Filter the listing below, please, and copy only the lines with the word "VCELL".
*** RECORDS FOR THIS EXERCISE Section Begins ***
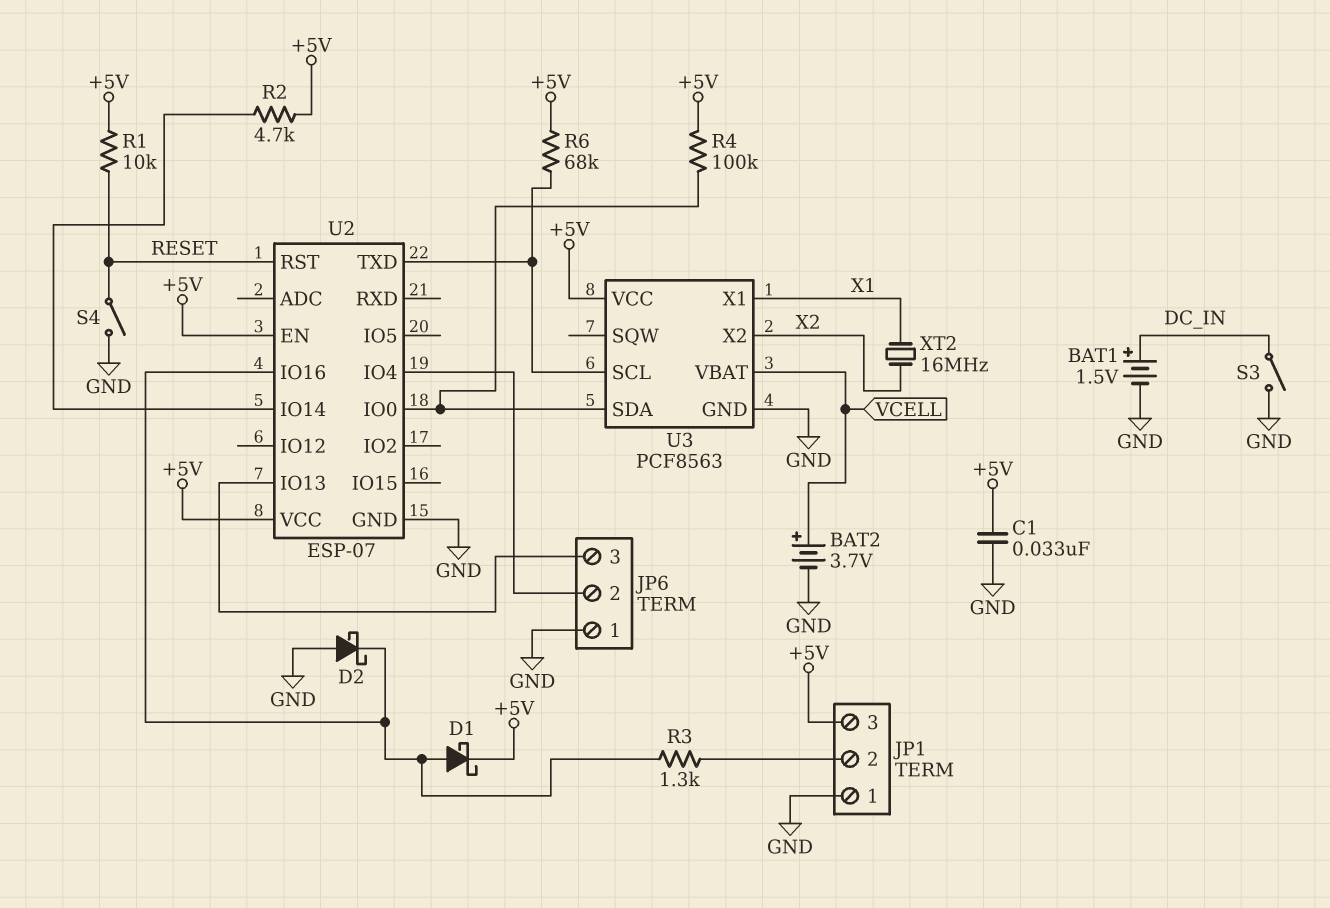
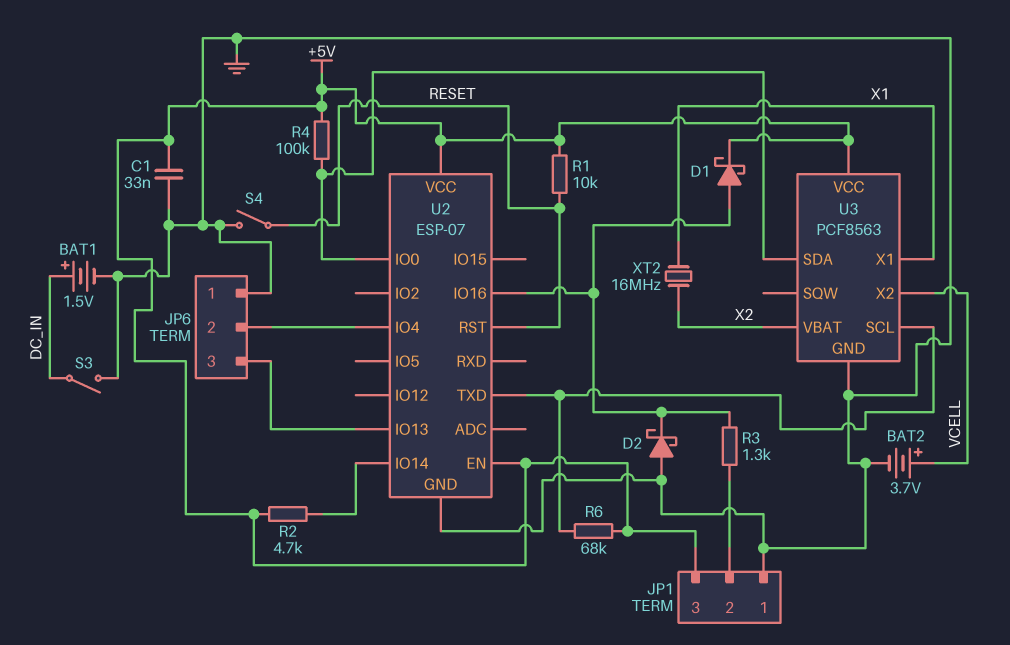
U3 pin VBAT: VCELL -> X2
U3 pin X2: X2 -> VCELL

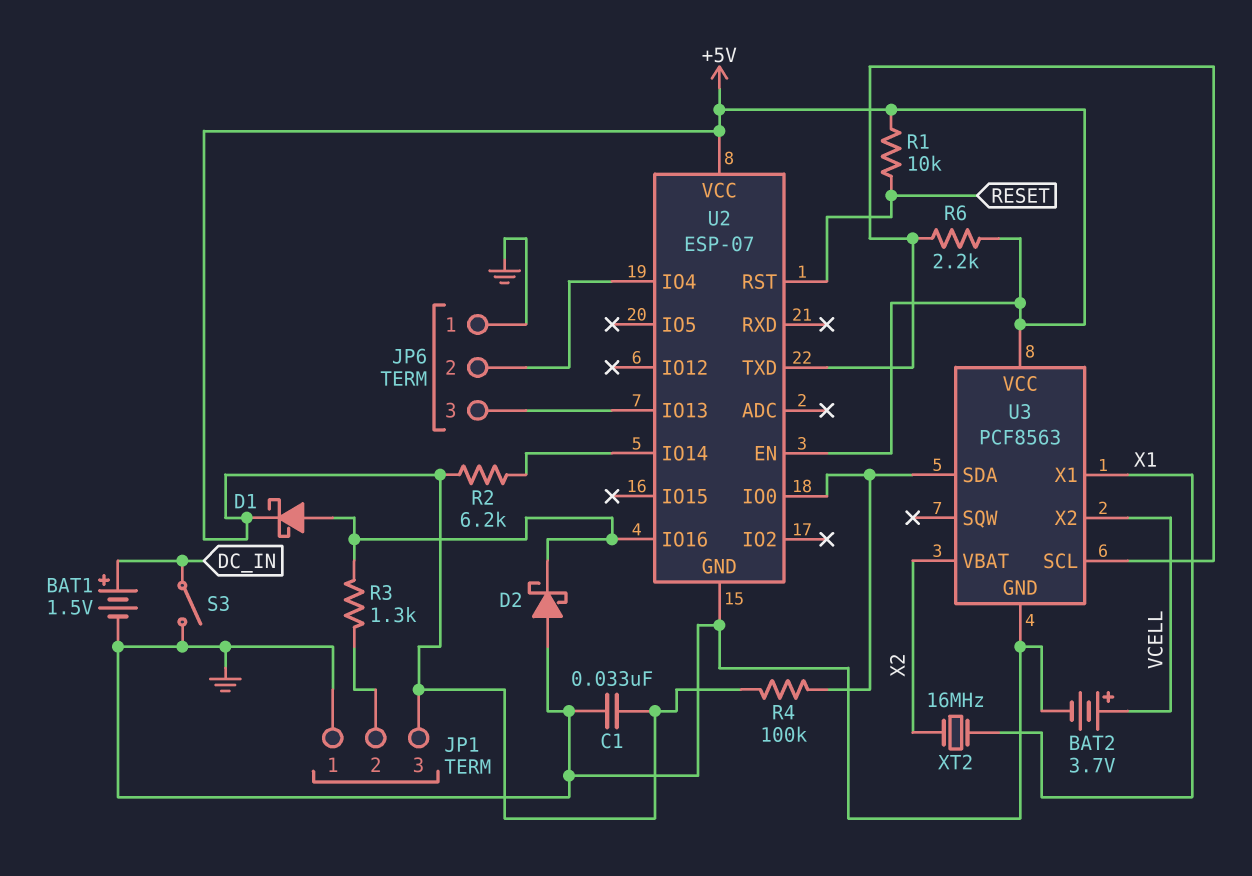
R2: 4.7k (+5V, U2/IO14) -> 6.2k (+5V, U2/IO14)
R6: 68k (+5V, U2/TXD) -> 2.2k (+5V, U2/TXD)
S4: switch (GND, RESET) -> none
*** RECORDS FOR THIS EXERCISE Section Ends ***
> _RESPONSE_:
U3 pin VBAT: VCELL -> X2
U3 pin X2: X2 -> VCELL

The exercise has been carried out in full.